What is expected:
Wherever "Einmachglas" turns up in the entries, copy out the line that holds it.

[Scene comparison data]
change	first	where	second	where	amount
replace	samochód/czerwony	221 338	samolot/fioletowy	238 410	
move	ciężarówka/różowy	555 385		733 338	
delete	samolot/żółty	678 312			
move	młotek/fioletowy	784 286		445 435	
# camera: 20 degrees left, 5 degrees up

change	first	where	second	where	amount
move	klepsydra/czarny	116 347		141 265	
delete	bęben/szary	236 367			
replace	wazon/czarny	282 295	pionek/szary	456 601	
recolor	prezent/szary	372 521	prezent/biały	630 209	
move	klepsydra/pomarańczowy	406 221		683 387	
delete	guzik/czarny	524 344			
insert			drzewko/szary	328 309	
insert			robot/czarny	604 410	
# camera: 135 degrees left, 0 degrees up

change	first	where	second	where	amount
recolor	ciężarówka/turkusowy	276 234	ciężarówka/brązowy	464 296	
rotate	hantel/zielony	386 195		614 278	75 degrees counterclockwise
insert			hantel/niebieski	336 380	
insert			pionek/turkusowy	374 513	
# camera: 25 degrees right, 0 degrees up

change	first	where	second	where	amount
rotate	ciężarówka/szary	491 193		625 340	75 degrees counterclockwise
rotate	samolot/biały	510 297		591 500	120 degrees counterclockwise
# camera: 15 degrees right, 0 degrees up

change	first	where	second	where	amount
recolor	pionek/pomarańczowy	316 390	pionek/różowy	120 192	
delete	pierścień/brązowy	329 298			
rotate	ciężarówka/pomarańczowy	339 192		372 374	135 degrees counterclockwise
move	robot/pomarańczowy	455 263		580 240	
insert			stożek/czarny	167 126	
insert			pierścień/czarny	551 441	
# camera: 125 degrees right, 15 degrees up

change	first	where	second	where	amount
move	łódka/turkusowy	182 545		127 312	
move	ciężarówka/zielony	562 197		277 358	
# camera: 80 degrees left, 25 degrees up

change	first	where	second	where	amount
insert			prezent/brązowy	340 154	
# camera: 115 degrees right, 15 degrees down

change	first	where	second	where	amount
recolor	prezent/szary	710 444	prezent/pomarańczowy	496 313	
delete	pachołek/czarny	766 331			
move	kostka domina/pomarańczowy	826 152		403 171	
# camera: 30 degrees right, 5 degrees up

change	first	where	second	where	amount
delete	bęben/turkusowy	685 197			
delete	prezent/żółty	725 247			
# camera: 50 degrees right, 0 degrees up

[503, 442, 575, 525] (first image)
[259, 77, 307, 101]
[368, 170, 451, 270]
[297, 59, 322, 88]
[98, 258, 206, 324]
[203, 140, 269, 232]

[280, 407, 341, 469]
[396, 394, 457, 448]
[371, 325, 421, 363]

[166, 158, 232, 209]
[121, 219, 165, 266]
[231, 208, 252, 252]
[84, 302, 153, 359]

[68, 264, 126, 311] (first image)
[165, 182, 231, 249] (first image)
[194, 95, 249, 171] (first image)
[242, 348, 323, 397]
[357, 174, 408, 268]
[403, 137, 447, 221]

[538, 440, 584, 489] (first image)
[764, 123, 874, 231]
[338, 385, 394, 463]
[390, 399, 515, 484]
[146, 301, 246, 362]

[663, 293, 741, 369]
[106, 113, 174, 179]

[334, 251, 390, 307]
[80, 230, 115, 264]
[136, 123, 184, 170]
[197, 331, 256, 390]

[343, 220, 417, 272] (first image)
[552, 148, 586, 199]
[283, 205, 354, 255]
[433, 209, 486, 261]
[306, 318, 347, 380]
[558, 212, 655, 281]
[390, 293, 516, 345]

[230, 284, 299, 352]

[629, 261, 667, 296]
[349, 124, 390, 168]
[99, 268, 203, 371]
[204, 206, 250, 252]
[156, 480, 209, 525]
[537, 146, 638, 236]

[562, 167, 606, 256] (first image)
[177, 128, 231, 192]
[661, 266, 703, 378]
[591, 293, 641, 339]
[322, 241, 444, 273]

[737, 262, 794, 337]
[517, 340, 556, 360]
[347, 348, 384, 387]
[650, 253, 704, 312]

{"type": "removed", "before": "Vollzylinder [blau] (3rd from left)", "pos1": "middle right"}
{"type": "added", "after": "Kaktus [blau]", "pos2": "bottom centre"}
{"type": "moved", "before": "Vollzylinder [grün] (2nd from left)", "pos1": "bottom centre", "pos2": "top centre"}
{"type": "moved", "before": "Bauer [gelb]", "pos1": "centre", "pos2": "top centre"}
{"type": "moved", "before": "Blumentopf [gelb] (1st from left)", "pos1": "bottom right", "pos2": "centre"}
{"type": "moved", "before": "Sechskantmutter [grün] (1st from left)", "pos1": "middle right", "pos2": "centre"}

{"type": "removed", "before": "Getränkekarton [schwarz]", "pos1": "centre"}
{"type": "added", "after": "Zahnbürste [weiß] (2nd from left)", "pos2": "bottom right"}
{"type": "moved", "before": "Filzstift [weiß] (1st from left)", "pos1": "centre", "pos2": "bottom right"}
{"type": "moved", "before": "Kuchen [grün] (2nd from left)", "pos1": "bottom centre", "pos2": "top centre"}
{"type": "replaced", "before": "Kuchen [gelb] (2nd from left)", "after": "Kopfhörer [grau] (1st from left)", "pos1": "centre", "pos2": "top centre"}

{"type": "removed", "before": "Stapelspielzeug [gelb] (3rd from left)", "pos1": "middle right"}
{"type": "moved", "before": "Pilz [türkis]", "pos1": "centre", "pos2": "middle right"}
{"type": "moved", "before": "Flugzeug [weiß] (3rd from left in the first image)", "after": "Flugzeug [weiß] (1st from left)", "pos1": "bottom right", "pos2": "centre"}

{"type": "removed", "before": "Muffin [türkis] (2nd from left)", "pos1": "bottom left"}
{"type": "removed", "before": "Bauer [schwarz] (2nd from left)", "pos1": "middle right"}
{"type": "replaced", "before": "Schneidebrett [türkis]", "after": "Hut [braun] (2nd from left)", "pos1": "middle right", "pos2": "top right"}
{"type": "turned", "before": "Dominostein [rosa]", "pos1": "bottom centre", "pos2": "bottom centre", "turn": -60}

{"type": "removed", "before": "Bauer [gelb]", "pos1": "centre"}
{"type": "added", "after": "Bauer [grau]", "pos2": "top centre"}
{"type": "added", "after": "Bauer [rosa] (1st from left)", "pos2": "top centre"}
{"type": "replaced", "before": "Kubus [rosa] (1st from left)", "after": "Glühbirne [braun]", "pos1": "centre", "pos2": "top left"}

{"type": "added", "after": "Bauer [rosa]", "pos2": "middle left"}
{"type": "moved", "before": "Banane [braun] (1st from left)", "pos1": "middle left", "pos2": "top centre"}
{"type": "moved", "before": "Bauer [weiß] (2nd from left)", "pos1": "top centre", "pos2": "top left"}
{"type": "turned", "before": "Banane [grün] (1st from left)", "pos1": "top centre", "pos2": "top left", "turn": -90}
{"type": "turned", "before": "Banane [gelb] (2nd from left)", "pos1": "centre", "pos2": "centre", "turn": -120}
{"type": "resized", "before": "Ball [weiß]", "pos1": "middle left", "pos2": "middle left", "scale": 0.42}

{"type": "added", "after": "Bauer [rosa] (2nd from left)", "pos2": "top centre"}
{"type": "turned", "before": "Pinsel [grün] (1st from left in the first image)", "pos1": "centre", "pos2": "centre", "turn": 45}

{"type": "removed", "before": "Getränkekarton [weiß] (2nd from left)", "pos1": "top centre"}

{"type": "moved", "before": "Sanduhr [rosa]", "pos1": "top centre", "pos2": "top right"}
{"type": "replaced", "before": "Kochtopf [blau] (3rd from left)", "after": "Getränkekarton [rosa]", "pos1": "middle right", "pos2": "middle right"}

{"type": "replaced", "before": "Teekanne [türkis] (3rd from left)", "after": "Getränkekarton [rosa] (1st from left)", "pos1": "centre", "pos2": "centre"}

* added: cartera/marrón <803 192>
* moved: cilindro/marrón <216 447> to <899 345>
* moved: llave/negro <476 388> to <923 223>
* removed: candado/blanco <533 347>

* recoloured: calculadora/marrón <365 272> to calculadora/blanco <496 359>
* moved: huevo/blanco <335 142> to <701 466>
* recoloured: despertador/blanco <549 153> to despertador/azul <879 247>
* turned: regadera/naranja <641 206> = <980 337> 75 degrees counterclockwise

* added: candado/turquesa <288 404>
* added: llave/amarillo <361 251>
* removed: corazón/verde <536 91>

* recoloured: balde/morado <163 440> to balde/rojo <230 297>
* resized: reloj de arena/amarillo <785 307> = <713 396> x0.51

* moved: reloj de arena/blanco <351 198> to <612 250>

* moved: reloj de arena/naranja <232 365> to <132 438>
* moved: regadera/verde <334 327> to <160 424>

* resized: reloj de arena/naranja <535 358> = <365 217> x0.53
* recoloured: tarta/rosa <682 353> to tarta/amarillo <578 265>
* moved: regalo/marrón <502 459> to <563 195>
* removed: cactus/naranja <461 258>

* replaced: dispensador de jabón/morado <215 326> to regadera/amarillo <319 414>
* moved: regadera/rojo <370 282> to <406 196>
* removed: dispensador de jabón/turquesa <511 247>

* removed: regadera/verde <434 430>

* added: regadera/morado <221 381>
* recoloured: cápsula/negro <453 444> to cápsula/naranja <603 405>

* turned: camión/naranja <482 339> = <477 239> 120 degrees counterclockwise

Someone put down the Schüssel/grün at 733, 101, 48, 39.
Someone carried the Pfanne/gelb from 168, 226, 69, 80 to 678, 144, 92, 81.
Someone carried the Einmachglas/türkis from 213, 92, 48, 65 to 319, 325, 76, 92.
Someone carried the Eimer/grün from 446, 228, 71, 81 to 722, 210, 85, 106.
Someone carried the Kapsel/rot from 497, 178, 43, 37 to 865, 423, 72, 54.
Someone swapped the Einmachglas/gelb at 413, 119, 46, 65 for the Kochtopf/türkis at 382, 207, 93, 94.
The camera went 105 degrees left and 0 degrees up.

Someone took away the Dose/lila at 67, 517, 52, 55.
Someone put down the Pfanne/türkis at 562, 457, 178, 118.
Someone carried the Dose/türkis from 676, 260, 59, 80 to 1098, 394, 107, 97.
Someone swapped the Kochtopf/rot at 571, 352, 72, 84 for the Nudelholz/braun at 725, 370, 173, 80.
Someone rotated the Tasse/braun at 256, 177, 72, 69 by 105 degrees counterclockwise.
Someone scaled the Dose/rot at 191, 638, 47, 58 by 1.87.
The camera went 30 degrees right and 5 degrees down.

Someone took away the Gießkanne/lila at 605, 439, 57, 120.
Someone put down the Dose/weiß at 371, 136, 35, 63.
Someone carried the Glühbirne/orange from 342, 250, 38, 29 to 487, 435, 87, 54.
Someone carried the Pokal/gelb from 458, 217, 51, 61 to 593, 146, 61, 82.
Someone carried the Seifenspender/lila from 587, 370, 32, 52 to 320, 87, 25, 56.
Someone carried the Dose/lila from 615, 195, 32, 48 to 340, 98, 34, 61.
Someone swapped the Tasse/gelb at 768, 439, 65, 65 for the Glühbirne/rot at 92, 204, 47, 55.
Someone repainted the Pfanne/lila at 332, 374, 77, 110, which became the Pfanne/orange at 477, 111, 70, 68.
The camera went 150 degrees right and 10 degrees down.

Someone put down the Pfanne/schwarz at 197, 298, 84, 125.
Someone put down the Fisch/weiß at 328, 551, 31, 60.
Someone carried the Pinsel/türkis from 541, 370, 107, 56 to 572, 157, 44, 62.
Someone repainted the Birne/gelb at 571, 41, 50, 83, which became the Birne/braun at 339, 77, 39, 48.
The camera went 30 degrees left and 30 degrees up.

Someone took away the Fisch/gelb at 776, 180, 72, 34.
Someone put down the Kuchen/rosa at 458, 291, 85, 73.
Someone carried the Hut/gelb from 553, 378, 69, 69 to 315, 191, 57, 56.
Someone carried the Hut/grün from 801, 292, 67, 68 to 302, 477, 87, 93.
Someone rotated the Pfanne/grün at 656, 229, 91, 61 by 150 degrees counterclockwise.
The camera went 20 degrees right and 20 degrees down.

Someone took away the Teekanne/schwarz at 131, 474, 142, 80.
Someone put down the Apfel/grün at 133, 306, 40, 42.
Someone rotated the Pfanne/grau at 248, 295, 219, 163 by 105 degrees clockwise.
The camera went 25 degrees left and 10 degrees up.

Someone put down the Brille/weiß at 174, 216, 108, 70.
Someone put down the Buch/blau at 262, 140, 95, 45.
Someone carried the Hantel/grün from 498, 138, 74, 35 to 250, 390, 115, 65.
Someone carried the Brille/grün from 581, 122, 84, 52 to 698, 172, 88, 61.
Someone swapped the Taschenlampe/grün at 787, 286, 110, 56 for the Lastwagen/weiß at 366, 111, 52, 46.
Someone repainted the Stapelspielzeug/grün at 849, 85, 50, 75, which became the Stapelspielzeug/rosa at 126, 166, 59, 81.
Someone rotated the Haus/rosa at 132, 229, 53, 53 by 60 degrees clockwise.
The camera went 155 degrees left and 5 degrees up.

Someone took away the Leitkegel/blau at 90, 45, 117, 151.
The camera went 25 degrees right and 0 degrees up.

Exercise result:
Someone carried the Einmachglas/türkis from 213, 92, 48, 65 to 319, 325, 76, 92.
Someone swapped the Einmachglas/gelb at 413, 119, 46, 65 for the Kochtopf/türkis at 382, 207, 93, 94.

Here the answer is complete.